(DATA BLOCK Opens)

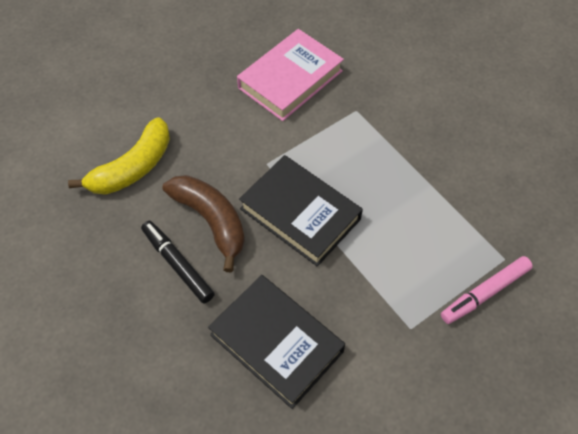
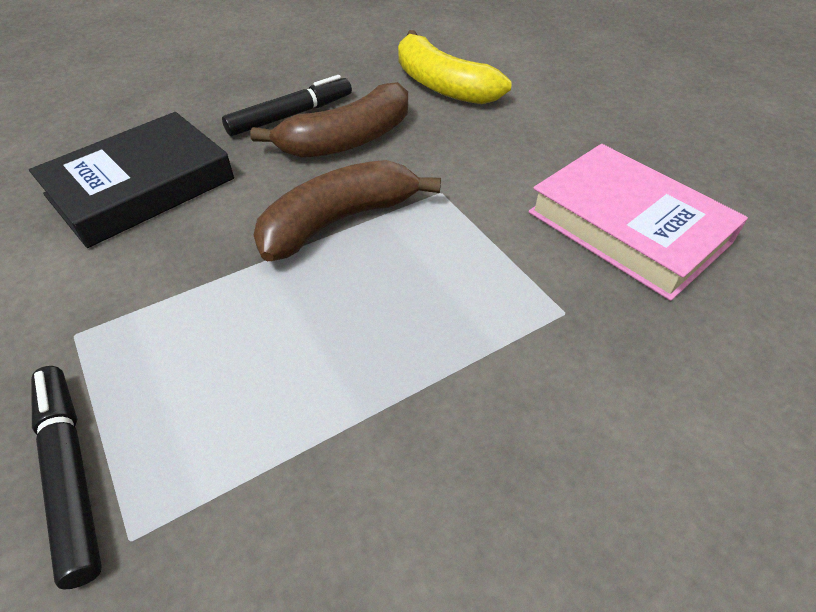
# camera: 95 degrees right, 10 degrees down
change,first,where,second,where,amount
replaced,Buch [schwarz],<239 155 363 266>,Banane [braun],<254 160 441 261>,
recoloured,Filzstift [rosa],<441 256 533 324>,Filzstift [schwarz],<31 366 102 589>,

(DATA BLOCK Closes)

## WHAT THE TASK ASKS:
Could you please report how many lines of the listing above hold the word "schwarz"? Only the number is needed.

## EXPECTED ANSWER:
2